*Exercise objective*: Rewrite all of the entries below, replacing "cyan circle" with "teal circle" wherever it occurs and changing nothing else. Leave the pictures out of your answer.

*Data for this task*:
┌──
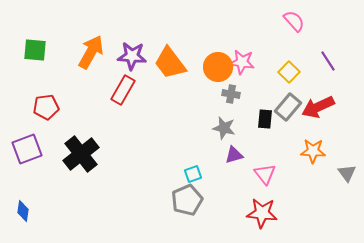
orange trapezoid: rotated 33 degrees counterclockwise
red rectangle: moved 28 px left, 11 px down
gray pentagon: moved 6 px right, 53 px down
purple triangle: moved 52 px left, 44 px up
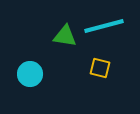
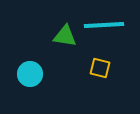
cyan line: moved 1 px up; rotated 12 degrees clockwise
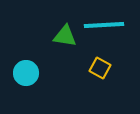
yellow square: rotated 15 degrees clockwise
cyan circle: moved 4 px left, 1 px up
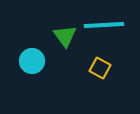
green triangle: rotated 45 degrees clockwise
cyan circle: moved 6 px right, 12 px up
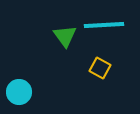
cyan circle: moved 13 px left, 31 px down
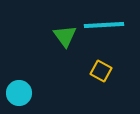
yellow square: moved 1 px right, 3 px down
cyan circle: moved 1 px down
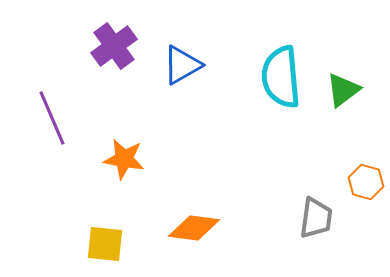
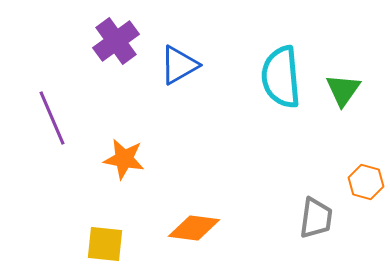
purple cross: moved 2 px right, 5 px up
blue triangle: moved 3 px left
green triangle: rotated 18 degrees counterclockwise
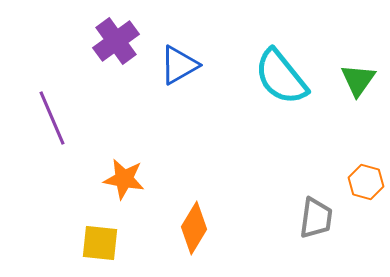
cyan semicircle: rotated 34 degrees counterclockwise
green triangle: moved 15 px right, 10 px up
orange star: moved 20 px down
orange diamond: rotated 66 degrees counterclockwise
yellow square: moved 5 px left, 1 px up
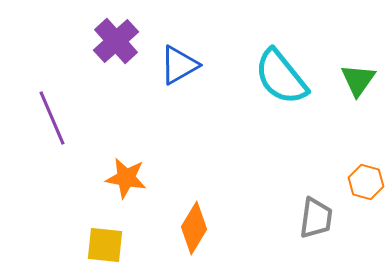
purple cross: rotated 6 degrees counterclockwise
orange star: moved 2 px right, 1 px up
yellow square: moved 5 px right, 2 px down
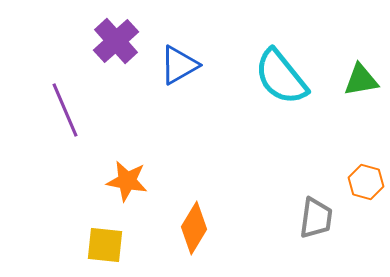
green triangle: moved 3 px right; rotated 45 degrees clockwise
purple line: moved 13 px right, 8 px up
orange star: moved 1 px right, 3 px down
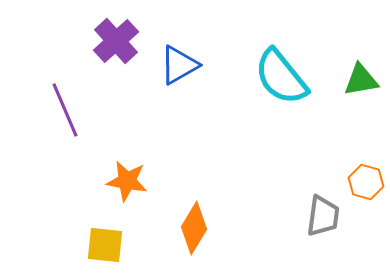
gray trapezoid: moved 7 px right, 2 px up
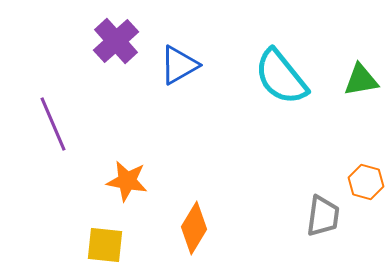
purple line: moved 12 px left, 14 px down
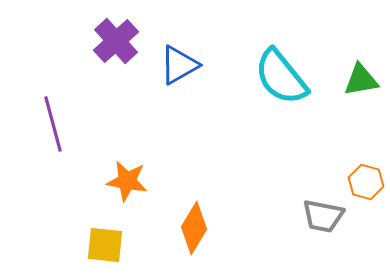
purple line: rotated 8 degrees clockwise
gray trapezoid: rotated 93 degrees clockwise
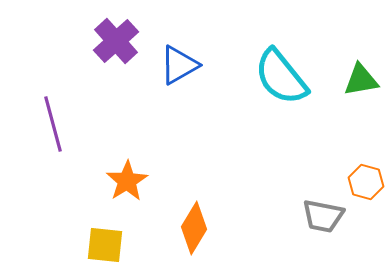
orange star: rotated 30 degrees clockwise
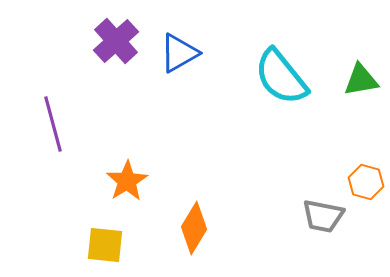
blue triangle: moved 12 px up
└──
*Completed exercise*:
orange trapezoid: rotated 33 degrees counterclockwise
red rectangle: moved 28 px left, 11 px down
gray pentagon: moved 6 px right, 53 px down
purple triangle: moved 52 px left, 44 px up
cyan line: moved 1 px up; rotated 12 degrees clockwise
yellow square: rotated 15 degrees clockwise
teal circle: moved 4 px left, 1 px up
green triangle: rotated 45 degrees clockwise
teal circle: moved 6 px right, 12 px up
teal circle: moved 13 px left, 31 px down
yellow square: moved 1 px right, 3 px down
teal circle: moved 1 px down
purple cross: moved 2 px right, 5 px up
blue triangle: moved 3 px left
green triangle: rotated 18 degrees counterclockwise
cyan semicircle: rotated 34 degrees counterclockwise
green triangle: moved 15 px right, 10 px up
orange star: moved 20 px down
orange diamond: rotated 66 degrees counterclockwise
yellow square: moved 5 px left, 1 px up
purple cross: rotated 6 degrees counterclockwise
orange star: moved 2 px right, 1 px up
yellow square: moved 5 px right, 2 px down
green triangle: moved 3 px right; rotated 45 degrees clockwise
purple line: moved 13 px right, 8 px up
orange star: moved 1 px right, 3 px down
gray trapezoid: moved 7 px right, 2 px up
purple line: moved 12 px left, 14 px down
purple line: rotated 8 degrees clockwise
gray trapezoid: rotated 93 degrees clockwise
orange star: rotated 30 degrees clockwise
blue triangle: moved 12 px up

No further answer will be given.